▶ **TASK DETAILS**
Find the line with "(562, 334) = (665, 207): turquoise" in the records below. Copy it and every line after it, up to and including the line with "(510, 147) = (519, 144): brown".

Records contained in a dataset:
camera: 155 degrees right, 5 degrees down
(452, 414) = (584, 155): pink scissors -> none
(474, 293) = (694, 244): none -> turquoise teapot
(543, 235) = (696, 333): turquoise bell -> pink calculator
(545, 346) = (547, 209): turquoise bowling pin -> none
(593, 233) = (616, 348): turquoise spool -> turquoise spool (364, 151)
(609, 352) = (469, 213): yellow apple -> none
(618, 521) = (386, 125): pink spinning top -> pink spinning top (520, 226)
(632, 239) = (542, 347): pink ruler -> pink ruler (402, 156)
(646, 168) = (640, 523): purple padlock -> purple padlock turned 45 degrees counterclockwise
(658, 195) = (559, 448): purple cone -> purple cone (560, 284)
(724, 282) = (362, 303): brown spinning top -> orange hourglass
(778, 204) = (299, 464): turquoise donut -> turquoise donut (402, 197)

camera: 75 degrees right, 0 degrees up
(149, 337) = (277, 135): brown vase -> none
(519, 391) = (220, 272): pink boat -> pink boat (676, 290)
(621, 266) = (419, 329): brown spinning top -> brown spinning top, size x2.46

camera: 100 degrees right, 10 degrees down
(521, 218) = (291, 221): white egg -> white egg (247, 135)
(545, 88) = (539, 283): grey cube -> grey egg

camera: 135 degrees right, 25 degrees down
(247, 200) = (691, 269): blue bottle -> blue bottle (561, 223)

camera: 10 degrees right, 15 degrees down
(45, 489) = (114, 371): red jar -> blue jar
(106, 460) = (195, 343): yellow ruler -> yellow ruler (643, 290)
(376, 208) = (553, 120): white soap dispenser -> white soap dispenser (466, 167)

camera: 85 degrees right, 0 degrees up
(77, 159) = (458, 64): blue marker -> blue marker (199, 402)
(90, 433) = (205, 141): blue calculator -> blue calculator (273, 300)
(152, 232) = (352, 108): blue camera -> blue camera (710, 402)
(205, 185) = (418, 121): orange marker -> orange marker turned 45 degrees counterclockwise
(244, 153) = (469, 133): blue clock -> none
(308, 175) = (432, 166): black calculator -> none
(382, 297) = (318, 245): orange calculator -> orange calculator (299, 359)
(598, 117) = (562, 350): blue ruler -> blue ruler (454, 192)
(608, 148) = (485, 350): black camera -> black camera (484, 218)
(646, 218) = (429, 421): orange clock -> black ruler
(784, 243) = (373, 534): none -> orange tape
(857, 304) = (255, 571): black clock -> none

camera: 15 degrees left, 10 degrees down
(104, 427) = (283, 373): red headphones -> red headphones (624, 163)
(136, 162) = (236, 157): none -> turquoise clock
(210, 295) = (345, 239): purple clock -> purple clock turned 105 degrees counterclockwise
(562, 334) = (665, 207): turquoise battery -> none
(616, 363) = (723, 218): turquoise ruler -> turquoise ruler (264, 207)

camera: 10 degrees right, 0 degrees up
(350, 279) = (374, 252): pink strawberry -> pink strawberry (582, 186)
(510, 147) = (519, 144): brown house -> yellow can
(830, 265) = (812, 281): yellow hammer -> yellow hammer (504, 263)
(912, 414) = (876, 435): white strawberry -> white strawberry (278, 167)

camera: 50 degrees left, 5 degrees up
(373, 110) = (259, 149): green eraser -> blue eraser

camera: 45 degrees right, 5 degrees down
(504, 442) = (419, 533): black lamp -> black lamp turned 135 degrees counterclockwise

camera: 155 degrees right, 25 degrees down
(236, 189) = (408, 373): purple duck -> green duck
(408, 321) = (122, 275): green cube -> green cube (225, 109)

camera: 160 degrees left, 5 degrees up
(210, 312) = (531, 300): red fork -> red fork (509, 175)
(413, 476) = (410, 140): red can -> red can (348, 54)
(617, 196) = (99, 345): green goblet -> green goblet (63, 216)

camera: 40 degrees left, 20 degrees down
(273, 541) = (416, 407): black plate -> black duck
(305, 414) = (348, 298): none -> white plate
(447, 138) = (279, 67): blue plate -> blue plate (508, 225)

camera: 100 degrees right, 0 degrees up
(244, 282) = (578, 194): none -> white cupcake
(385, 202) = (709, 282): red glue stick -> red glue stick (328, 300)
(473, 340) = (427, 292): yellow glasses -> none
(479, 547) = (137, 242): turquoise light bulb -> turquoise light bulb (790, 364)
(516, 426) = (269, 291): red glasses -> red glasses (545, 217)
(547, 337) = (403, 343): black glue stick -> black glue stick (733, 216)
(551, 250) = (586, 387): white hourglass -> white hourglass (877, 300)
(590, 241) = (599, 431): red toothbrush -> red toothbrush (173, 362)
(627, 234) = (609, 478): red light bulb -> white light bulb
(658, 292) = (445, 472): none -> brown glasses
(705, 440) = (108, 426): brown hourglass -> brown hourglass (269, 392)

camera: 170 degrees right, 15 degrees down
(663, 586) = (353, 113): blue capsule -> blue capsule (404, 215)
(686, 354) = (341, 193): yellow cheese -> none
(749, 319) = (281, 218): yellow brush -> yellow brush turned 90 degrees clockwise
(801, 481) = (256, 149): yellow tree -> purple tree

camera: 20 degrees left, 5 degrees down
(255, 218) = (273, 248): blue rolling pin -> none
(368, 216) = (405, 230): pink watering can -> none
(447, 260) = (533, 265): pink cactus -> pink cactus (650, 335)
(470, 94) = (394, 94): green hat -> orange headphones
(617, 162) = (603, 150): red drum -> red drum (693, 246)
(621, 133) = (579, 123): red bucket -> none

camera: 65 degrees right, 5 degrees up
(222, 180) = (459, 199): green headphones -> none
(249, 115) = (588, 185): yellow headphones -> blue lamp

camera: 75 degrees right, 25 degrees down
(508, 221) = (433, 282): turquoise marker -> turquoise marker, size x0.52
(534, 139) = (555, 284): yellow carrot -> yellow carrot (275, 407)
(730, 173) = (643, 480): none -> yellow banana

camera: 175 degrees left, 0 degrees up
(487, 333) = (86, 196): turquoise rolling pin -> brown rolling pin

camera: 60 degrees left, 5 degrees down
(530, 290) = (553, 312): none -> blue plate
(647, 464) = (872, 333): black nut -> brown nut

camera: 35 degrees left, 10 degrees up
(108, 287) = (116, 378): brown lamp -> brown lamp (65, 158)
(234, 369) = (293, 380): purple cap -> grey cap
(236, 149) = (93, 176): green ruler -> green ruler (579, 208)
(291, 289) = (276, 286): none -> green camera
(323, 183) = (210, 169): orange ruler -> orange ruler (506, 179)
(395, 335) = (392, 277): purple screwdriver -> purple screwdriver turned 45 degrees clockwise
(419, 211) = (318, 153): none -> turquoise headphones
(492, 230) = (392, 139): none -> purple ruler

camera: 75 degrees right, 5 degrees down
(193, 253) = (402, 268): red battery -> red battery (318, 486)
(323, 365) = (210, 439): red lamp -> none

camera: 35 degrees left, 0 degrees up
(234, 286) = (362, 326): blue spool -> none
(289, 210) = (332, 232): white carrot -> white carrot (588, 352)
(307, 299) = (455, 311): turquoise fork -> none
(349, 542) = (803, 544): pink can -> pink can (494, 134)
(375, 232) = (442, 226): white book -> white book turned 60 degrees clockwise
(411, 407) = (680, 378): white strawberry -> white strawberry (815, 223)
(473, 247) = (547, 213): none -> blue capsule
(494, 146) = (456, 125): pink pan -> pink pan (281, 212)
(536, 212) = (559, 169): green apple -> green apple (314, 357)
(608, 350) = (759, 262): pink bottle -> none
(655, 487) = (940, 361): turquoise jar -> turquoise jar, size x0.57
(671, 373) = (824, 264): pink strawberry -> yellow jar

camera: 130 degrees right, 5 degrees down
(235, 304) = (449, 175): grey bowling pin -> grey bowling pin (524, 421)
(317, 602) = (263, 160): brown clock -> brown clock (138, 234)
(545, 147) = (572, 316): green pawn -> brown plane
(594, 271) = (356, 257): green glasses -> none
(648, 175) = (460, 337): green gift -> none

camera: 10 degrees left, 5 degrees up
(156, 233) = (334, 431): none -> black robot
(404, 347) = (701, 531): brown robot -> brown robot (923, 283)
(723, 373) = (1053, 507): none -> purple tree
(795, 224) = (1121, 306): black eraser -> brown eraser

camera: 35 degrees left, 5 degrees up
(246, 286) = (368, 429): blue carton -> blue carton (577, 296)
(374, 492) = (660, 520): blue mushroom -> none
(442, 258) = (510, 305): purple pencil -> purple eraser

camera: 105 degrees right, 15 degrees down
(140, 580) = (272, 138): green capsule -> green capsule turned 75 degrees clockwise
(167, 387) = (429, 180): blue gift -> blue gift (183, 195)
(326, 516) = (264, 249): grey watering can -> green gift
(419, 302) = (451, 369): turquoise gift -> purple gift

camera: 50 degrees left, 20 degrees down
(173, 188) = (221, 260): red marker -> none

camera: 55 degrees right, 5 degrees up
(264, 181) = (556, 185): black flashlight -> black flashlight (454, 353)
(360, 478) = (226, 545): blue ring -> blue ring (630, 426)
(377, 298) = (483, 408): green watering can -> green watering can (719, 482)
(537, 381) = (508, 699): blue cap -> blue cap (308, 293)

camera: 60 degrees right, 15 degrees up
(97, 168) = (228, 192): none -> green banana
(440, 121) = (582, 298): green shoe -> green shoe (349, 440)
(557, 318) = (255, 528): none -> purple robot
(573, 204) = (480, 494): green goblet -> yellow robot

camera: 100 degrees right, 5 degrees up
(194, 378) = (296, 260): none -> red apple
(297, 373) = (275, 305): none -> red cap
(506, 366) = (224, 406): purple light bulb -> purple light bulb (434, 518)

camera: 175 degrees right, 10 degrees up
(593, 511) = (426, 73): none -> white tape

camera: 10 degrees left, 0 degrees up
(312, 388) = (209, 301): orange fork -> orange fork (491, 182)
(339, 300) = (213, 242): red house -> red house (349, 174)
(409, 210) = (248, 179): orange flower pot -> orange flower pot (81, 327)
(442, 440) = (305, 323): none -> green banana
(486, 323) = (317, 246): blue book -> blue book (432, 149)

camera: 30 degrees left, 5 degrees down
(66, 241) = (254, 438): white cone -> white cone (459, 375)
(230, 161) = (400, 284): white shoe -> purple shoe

▶ **YOUR RESPONSE**
(562, 334) = (665, 207): turquoise battery -> none
(616, 363) = (723, 218): turquoise ruler -> turquoise ruler (264, 207)

camera: 10 degrees right, 0 degrees up
(350, 279) = (374, 252): pink strawberry -> pink strawberry (582, 186)
(510, 147) = (519, 144): brown house -> yellow can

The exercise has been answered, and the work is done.